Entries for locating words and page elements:
--------------------------------------------------

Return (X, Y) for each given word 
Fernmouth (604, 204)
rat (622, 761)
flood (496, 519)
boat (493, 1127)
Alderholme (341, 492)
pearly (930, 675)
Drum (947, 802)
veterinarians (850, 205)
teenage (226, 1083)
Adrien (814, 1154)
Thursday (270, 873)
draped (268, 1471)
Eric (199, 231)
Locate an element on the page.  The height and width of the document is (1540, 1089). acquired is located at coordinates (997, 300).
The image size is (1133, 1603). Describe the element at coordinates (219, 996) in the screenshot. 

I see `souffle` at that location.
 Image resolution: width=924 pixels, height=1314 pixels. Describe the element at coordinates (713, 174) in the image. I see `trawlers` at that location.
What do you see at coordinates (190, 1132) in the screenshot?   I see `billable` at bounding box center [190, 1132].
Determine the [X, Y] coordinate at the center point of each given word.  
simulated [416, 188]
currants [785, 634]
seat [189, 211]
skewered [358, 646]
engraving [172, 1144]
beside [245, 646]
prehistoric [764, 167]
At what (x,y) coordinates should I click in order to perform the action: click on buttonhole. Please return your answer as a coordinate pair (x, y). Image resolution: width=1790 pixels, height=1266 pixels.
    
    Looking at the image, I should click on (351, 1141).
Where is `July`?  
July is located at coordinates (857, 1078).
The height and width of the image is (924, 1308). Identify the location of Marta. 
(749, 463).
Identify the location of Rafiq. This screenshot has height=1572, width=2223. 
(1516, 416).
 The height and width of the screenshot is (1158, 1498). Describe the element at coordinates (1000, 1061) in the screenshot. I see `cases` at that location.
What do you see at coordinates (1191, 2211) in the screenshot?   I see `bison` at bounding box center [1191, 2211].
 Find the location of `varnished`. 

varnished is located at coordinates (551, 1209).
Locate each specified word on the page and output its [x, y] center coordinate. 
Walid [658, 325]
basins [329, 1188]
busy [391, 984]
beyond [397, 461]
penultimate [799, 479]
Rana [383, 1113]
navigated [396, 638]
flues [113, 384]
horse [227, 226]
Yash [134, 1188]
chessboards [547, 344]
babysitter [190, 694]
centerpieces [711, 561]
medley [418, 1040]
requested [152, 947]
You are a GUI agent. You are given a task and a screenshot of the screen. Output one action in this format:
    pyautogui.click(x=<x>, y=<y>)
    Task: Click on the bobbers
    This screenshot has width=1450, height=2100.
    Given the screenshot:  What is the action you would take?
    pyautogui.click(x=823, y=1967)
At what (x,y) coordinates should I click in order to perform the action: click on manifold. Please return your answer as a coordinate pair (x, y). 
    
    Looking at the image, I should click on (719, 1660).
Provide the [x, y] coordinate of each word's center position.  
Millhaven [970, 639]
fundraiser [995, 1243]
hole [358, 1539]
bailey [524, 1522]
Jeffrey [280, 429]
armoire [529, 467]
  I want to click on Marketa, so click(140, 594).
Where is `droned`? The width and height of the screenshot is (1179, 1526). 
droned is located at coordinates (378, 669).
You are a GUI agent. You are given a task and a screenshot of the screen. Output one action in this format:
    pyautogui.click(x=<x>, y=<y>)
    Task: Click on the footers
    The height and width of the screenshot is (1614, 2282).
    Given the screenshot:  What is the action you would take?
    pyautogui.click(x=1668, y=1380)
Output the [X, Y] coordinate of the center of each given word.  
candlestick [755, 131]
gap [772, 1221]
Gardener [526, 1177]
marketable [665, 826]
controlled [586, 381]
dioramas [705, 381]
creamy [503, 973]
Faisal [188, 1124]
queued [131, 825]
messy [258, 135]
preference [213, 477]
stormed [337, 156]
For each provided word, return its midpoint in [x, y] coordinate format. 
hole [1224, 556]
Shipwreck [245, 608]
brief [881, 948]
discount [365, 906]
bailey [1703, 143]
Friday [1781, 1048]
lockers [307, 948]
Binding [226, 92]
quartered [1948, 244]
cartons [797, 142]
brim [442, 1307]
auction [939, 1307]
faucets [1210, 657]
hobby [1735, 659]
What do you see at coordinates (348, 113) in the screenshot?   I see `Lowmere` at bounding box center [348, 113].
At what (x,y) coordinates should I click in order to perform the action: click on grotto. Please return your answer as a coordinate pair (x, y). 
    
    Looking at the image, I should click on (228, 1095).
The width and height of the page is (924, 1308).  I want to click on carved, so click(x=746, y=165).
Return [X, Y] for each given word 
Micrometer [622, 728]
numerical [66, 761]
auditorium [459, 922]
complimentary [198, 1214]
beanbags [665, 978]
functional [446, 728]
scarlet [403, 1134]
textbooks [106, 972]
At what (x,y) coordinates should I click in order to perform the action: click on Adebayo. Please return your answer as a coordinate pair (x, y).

--------------------------------------------------

SHORT EXERCISE:
Copy out each of the rows above line for line, without changing anything.

RESULT:
Return (X, Y) for each given word 
Fernmouth (604, 204)
rat (622, 761)
flood (496, 519)
boat (493, 1127)
Alderholme (341, 492)
pearly (930, 675)
Drum (947, 802)
veterinarians (850, 205)
teenage (226, 1083)
Adrien (814, 1154)
Thursday (270, 873)
draped (268, 1471)
Eric (199, 231)
Locate an element on the page.  The height and width of the document is (1540, 1089). acquired is located at coordinates (997, 300).
The image size is (1133, 1603). Describe the element at coordinates (219, 996) in the screenshot. 

I see `souffle` at that location.
 Image resolution: width=924 pixels, height=1314 pixels. Describe the element at coordinates (713, 174) in the image. I see `trawlers` at that location.
What do you see at coordinates (190, 1132) in the screenshot?   I see `billable` at bounding box center [190, 1132].
Determine the [X, Y] coordinate at the center point of each given word.  
simulated [416, 188]
currants [785, 634]
seat [189, 211]
skewered [358, 646]
engraving [172, 1144]
beside [245, 646]
prehistoric [764, 167]
At what (x,y) coordinates should I click in order to perform the action: click on buttonhole. Please return your answer as a coordinate pair (x, y). Image resolution: width=1790 pixels, height=1266 pixels.
    
    Looking at the image, I should click on (351, 1141).
Where is `July`?  
July is located at coordinates (857, 1078).
The height and width of the image is (924, 1308). Identify the location of Marta. 
(749, 463).
Identify the location of Rafiq. This screenshot has height=1572, width=2223. 
(1516, 416).
 The height and width of the screenshot is (1158, 1498). Describe the element at coordinates (1000, 1061) in the screenshot. I see `cases` at that location.
What do you see at coordinates (1191, 2211) in the screenshot?   I see `bison` at bounding box center [1191, 2211].
 Find the location of `varnished`. 

varnished is located at coordinates (551, 1209).
Locate each specified word on the page and output its [x, y] center coordinate. 
Walid [658, 325]
basins [329, 1188]
busy [391, 984]
beyond [397, 461]
penultimate [799, 479]
Rana [383, 1113]
navigated [396, 638]
flues [113, 384]
horse [227, 226]
Yash [134, 1188]
chessboards [547, 344]
babysitter [190, 694]
centerpieces [711, 561]
medley [418, 1040]
requested [152, 947]
You are a GUI agent. You are given a task and a screenshot of the screen. Output one action in this format:
    pyautogui.click(x=<x>, y=<y>)
    Task: Click on the bobbers
    This screenshot has width=1450, height=2100.
    Given the screenshot:  What is the action you would take?
    pyautogui.click(x=823, y=1967)
At what (x,y) coordinates should I click in order to perform the action: click on manifold. Please return your answer as a coordinate pair (x, y). 
    
    Looking at the image, I should click on (719, 1660).
Provide the [x, y] coordinate of each word's center position.  
Millhaven [970, 639]
fundraiser [995, 1243]
hole [358, 1539]
bailey [524, 1522]
Jeffrey [280, 429]
armoire [529, 467]
  I want to click on Marketa, so click(140, 594).
Where is `droned`? The width and height of the screenshot is (1179, 1526). 
droned is located at coordinates (378, 669).
You are a GUI agent. You are given a task and a screenshot of the screen. Output one action in this format:
    pyautogui.click(x=<x>, y=<y>)
    Task: Click on the footers
    The height and width of the screenshot is (1614, 2282).
    Given the screenshot:  What is the action you would take?
    pyautogui.click(x=1668, y=1380)
Output the [X, Y] coordinate of the center of each given word.  
candlestick [755, 131]
gap [772, 1221]
Gardener [526, 1177]
marketable [665, 826]
controlled [586, 381]
dioramas [705, 381]
creamy [503, 973]
Faisal [188, 1124]
queued [131, 825]
messy [258, 135]
preference [213, 477]
stormed [337, 156]
For each provided word, return its midpoint in [x, y] coordinate format. 
hole [1224, 556]
Shipwreck [245, 608]
brief [881, 948]
discount [365, 906]
bailey [1703, 143]
Friday [1781, 1048]
lockers [307, 948]
Binding [226, 92]
quartered [1948, 244]
cartons [797, 142]
brim [442, 1307]
auction [939, 1307]
faucets [1210, 657]
hobby [1735, 659]
What do you see at coordinates (348, 113) in the screenshot?   I see `Lowmere` at bounding box center [348, 113].
At what (x,y) coordinates should I click in order to perform the action: click on grotto. Please return your answer as a coordinate pair (x, y). 
    
    Looking at the image, I should click on (228, 1095).
The width and height of the page is (924, 1308).  I want to click on carved, so click(x=746, y=165).
Return [X, Y] for each given word 
Micrometer [622, 728]
numerical [66, 761]
auditorium [459, 922]
complimentary [198, 1214]
beanbags [665, 978]
functional [446, 728]
scarlet [403, 1134]
textbooks [106, 972]
At what (x,y) coordinates should I click in order to perform the action: click on Adebayo. Please return your answer as a coordinate pair (x, y).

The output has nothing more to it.